REQUIRED TASK.
List each line of the items below that contains the string "partial", including lines where it appears inside a longer word. Case matters.
-- BEGIN DATA FOR THIS TASK --
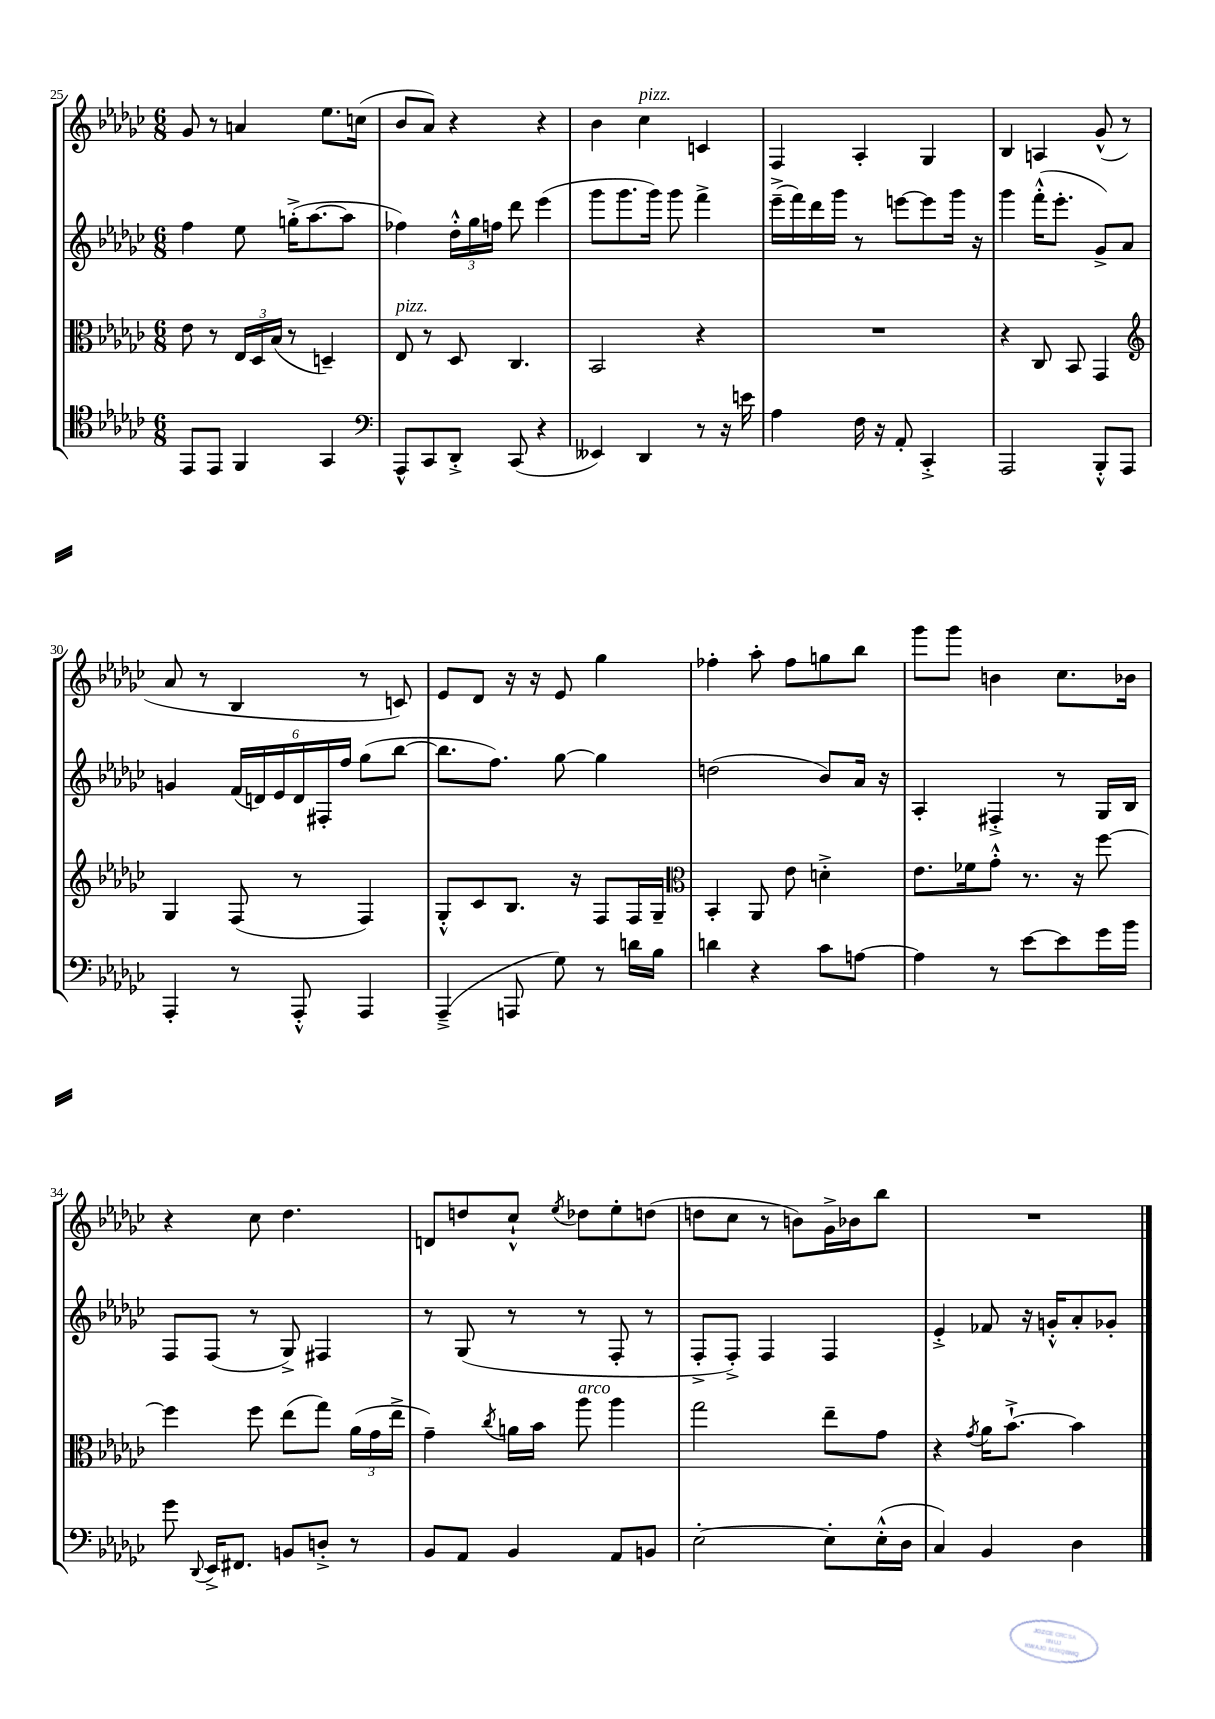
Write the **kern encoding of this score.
-- END DATA FOR THIS TASK --
-- BEGIN DATA FOR THIS TASK --
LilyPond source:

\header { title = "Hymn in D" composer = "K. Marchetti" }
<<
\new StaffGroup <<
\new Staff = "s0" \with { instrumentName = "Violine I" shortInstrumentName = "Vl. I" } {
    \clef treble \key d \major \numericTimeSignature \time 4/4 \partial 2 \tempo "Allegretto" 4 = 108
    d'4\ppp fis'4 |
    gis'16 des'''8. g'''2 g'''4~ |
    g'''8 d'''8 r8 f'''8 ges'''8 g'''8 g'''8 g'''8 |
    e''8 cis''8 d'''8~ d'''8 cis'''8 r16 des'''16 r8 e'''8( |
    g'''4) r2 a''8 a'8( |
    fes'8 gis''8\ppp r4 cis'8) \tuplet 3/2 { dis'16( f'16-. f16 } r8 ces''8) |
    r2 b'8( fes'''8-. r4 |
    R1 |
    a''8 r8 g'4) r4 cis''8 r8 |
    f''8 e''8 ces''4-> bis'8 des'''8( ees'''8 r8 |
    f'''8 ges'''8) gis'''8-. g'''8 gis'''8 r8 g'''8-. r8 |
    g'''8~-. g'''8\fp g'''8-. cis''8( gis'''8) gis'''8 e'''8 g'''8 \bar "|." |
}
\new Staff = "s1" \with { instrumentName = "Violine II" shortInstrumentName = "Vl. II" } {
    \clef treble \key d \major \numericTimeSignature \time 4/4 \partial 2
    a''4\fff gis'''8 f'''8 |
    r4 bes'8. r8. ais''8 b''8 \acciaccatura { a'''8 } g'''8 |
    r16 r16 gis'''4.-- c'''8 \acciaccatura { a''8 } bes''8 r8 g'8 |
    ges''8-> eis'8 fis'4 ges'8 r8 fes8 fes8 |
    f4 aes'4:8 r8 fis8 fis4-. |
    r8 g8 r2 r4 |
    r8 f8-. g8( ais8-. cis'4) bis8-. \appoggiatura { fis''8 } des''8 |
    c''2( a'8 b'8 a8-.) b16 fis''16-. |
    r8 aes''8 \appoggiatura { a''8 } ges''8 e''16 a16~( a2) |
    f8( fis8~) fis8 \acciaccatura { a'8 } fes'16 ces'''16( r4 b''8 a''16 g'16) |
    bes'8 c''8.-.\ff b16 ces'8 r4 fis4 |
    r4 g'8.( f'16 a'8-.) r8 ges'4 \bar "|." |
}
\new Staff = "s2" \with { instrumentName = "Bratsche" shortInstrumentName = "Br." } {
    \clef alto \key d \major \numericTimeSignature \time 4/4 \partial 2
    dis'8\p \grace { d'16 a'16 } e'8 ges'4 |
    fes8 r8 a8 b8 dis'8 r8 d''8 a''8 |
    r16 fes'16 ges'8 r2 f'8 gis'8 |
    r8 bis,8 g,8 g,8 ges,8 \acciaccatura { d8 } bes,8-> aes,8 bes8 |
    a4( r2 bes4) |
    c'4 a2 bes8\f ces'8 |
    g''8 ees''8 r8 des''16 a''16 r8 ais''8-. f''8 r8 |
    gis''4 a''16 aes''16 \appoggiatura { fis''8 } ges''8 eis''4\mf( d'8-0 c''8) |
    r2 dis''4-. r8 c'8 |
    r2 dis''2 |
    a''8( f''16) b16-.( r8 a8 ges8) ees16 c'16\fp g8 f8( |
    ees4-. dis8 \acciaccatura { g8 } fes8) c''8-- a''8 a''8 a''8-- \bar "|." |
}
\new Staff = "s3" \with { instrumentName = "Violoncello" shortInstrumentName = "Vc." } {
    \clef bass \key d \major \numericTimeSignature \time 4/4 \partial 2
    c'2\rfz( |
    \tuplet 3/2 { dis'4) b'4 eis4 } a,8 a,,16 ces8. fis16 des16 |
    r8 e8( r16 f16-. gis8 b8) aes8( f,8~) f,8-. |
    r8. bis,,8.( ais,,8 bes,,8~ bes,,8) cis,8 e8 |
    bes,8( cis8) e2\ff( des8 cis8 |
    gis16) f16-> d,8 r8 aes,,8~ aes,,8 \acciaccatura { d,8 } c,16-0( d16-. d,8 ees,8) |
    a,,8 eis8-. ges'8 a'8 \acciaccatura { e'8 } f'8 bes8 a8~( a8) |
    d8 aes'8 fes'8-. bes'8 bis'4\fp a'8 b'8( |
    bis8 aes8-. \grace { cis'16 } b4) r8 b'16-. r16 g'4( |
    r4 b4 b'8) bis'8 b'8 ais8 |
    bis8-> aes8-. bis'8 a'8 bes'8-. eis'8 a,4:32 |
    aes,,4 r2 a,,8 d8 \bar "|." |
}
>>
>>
-- END DATA FOR THIS TASK --
PROBLEM SOLUTION.
    \clef treble \key d \major \numericTimeSignature \time 4/4 \partial 2 \tempo "Allegretto" 4 = 108
    \clef treble \key d \major \numericTimeSignature \time 4/4 \partial 2
    \clef alto \key d \major \numericTimeSignature \time 4/4 \partial 2
    \clef bass \key d \major \numericTimeSignature \time 4/4 \partial 2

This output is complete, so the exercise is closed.